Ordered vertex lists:
——
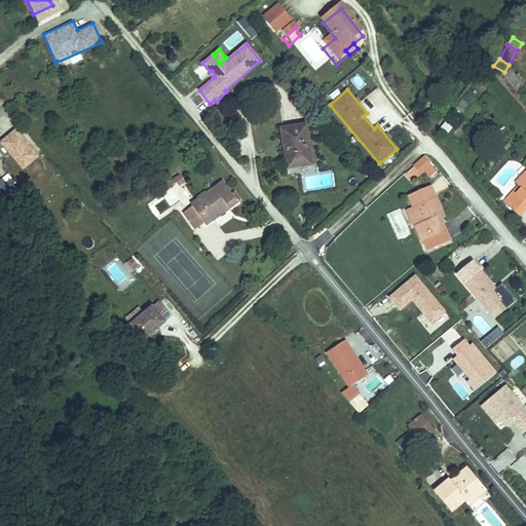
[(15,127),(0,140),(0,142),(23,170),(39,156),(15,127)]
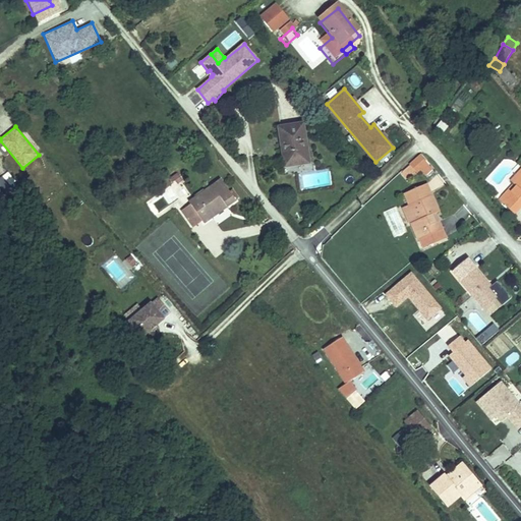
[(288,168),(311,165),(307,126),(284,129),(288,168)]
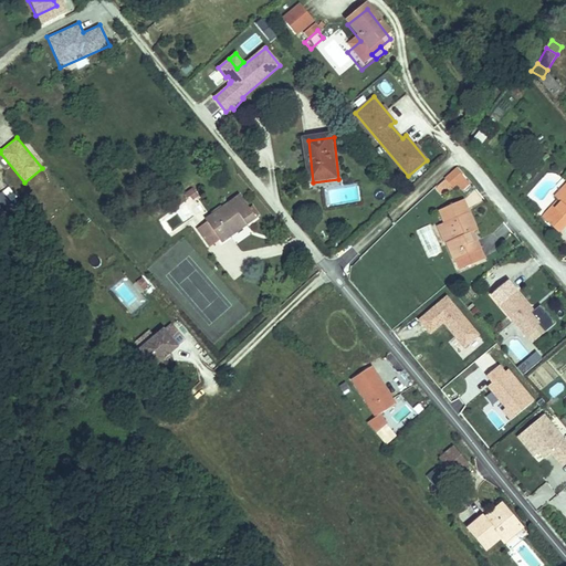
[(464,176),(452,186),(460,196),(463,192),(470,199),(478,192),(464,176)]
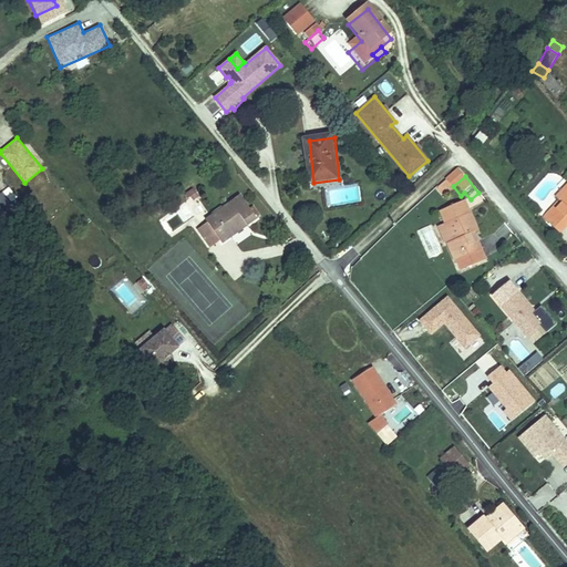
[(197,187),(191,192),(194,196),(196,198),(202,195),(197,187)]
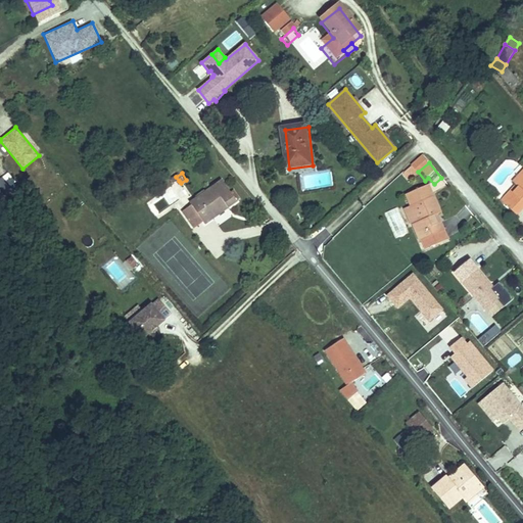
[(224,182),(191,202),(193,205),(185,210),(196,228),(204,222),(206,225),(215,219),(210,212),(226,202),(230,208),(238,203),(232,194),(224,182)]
——
Starting at the line that contains "[(197,187),(191,192),(194,196),(196,198),(202,195),(197,187)]", reproduce exactly and only the lines through the end of the entries above, with the pictures excluded.

[(197,187),(191,192),(194,196),(196,198),(202,195),(197,187)]
[(224,182),(191,202),(193,205),(185,210),(196,228),(204,222),(206,225),(215,219),(210,212),(226,202),(230,208),(238,203),(232,194),(224,182)]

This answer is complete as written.